Extracted records:
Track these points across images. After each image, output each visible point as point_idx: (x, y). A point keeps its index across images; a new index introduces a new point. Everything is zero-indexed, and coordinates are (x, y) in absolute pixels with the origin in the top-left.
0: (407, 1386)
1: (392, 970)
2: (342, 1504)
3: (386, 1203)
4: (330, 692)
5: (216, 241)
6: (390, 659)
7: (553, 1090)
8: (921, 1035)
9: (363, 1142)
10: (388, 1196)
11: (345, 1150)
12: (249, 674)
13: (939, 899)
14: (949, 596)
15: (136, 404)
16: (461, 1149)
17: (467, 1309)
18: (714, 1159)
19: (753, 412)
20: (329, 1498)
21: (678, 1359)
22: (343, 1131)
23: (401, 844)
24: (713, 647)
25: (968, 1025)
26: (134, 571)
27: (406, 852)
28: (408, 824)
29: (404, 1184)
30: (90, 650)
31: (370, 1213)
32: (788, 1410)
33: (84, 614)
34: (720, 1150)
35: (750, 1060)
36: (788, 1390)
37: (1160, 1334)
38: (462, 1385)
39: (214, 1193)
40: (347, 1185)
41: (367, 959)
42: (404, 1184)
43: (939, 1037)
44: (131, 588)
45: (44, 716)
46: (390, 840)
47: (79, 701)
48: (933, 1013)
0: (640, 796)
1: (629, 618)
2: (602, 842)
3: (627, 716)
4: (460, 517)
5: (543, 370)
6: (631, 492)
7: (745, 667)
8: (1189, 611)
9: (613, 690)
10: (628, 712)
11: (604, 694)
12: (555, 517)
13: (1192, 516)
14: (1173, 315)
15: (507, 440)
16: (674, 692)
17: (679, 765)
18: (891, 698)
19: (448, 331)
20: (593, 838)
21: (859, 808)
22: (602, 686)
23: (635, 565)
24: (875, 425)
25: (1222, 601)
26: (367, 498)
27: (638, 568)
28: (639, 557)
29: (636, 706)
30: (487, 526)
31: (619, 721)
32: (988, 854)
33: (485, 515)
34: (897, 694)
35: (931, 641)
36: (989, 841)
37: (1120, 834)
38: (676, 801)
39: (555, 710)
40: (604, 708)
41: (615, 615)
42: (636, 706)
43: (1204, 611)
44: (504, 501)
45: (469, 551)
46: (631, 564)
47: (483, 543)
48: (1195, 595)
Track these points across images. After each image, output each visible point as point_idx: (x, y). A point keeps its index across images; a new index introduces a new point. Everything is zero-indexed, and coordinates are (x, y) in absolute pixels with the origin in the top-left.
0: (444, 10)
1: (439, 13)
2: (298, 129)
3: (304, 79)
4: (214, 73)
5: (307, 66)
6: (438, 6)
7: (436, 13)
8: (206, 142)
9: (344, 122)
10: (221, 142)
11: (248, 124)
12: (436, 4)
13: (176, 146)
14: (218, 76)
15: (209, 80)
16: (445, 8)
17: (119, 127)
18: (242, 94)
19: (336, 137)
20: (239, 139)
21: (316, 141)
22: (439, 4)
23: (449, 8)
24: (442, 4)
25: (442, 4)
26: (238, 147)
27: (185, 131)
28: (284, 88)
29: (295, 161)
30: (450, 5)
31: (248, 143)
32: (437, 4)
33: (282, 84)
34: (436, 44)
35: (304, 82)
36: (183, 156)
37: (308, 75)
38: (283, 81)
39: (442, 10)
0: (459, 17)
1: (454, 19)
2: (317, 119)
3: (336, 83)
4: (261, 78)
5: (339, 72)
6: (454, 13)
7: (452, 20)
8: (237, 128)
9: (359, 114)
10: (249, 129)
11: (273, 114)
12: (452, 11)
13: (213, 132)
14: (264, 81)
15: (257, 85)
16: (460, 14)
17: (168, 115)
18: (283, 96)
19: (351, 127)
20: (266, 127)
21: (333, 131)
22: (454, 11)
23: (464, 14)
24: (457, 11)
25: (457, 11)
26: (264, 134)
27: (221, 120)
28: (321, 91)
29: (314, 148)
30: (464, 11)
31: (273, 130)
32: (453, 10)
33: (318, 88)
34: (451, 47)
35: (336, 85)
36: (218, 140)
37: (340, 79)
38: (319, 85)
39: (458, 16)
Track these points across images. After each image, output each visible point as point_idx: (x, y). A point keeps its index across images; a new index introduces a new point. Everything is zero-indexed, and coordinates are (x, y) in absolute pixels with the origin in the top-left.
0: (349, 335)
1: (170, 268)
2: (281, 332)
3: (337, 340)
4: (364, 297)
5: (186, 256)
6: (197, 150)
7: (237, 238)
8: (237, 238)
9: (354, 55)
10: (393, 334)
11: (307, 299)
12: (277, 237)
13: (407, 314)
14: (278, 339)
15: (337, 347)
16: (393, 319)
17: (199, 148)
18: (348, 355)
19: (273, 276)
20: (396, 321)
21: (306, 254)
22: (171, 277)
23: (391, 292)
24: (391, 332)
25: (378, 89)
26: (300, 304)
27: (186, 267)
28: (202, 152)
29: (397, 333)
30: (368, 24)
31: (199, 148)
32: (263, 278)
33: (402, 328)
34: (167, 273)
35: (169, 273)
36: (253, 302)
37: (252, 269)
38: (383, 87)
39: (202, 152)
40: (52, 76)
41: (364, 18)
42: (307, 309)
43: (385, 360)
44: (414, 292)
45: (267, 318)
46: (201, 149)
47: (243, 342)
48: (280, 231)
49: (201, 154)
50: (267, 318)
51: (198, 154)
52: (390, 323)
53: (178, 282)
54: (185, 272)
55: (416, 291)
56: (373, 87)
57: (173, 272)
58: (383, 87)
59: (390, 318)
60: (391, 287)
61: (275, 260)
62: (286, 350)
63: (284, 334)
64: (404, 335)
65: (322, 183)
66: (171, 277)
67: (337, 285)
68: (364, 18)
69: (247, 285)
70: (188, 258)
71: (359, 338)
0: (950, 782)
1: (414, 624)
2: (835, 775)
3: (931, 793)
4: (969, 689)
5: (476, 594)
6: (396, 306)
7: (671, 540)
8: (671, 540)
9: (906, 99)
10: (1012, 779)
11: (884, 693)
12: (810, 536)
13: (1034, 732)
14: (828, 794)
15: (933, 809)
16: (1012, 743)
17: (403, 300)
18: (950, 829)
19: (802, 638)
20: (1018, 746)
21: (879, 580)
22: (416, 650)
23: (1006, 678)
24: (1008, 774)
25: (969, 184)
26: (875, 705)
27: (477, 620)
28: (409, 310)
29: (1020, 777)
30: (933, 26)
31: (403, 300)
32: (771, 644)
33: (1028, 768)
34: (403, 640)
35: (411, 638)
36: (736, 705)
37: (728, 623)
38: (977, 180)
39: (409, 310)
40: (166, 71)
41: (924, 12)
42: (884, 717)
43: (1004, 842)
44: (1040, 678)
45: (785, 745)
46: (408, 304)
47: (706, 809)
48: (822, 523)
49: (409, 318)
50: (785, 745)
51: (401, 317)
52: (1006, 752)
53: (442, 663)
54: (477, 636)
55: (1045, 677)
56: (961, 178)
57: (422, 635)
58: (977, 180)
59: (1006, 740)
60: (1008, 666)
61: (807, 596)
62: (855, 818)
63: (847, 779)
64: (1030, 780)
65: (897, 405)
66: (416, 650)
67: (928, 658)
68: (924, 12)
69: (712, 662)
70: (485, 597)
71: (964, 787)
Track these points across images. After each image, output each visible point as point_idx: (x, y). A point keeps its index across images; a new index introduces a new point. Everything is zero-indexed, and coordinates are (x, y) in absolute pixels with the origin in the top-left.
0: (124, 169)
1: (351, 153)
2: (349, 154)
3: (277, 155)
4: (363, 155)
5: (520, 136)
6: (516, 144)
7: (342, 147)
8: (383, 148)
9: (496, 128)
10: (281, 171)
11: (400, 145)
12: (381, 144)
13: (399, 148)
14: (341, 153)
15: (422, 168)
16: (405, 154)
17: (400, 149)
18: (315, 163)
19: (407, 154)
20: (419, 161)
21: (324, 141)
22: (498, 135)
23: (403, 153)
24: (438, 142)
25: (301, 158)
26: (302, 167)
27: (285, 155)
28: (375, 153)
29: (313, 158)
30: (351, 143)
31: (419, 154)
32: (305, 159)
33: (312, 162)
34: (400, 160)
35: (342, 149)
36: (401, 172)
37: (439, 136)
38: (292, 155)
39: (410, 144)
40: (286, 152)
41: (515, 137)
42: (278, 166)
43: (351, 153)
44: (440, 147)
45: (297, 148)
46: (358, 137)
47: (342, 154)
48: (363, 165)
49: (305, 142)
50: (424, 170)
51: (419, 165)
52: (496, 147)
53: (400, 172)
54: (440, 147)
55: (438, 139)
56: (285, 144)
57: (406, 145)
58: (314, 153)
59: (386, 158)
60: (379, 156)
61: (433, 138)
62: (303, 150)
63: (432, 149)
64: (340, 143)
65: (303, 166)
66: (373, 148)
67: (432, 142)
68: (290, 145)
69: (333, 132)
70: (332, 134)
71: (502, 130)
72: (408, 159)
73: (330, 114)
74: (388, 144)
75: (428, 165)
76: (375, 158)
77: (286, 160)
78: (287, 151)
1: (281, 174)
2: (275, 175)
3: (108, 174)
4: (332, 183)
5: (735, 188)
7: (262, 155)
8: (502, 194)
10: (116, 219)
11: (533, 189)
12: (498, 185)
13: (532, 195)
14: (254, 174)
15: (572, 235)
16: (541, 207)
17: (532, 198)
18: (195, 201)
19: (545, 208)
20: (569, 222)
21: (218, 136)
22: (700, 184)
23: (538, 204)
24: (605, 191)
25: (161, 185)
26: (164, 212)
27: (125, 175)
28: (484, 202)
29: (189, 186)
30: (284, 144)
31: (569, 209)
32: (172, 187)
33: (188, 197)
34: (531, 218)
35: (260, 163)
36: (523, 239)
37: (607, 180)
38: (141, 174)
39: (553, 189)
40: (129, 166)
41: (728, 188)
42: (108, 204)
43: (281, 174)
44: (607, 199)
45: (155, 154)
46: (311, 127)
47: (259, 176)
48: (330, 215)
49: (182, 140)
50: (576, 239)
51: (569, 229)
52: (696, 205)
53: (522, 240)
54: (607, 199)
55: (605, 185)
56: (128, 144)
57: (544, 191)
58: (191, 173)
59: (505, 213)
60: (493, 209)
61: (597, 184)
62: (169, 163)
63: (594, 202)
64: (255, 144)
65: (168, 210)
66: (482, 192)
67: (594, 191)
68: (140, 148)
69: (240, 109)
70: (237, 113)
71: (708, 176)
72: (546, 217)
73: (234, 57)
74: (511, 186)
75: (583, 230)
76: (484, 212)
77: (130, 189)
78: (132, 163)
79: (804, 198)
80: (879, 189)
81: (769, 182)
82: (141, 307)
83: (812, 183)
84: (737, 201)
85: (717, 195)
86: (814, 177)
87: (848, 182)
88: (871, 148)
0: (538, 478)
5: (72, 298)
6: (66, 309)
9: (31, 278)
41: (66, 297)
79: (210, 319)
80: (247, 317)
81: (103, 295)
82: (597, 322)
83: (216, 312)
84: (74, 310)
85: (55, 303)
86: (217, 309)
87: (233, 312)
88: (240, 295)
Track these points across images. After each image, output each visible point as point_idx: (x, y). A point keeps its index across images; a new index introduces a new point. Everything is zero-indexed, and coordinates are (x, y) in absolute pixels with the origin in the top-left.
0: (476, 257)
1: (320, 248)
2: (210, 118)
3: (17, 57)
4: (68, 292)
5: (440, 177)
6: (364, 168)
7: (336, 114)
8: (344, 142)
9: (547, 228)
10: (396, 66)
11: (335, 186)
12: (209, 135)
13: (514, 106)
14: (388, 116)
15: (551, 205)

**Task brief**
Reproduce verbatim the stretch of the material from its first line through the line containing "40: (604, 708)", with both ends included.

**Response to the exercise**
Track these points across images. After each image, output each visible point as point_idx: (x, y). A point keeps its index across images; a new index introduces a new point. Everything is zero-indexed, and coordinates are (x, y) in absolute pixels with the origin in the top-left.
0: (407, 1386)
1: (392, 970)
2: (342, 1504)
3: (386, 1203)
4: (330, 692)
5: (216, 241)
6: (390, 659)
7: (553, 1090)
8: (921, 1035)
9: (363, 1142)
10: (388, 1196)
11: (345, 1150)
12: (249, 674)
13: (939, 899)
14: (949, 596)
15: (136, 404)
16: (461, 1149)
17: (467, 1309)
18: (714, 1159)
19: (753, 412)
20: (329, 1498)
21: (678, 1359)
22: (343, 1131)
23: (401, 844)
24: (713, 647)
25: (968, 1025)
26: (134, 571)
27: (406, 852)
28: (408, 824)
29: (404, 1184)
30: (90, 650)
31: (370, 1213)
32: (788, 1410)
33: (84, 614)
34: (720, 1150)
35: (750, 1060)
36: (788, 1390)
37: (1160, 1334)
38: (462, 1385)
39: (214, 1193)
40: (347, 1185)
41: (367, 959)
42: (404, 1184)
43: (939, 1037)
44: (131, 588)
45: (44, 716)
46: (390, 840)
47: (79, 701)
48: (933, 1013)
0: (640, 796)
1: (629, 618)
2: (602, 842)
3: (627, 716)
4: (460, 517)
5: (543, 370)
6: (631, 492)
7: (745, 667)
8: (1189, 611)
9: (613, 690)
10: (628, 712)
11: (604, 694)
12: (555, 517)
13: (1192, 516)
14: (1173, 315)
15: (507, 440)
16: (674, 692)
17: (679, 765)
18: (891, 698)
19: (448, 331)
20: (593, 838)
21: (859, 808)
22: (602, 686)
23: (635, 565)
24: (875, 425)
25: (1222, 601)
26: (367, 498)
27: (638, 568)
28: (639, 557)
29: (636, 706)
30: (487, 526)
31: (619, 721)
32: (988, 854)
33: (485, 515)
34: (897, 694)
35: (931, 641)
36: (989, 841)
37: (1120, 834)
38: (676, 801)
39: (555, 710)
40: (604, 708)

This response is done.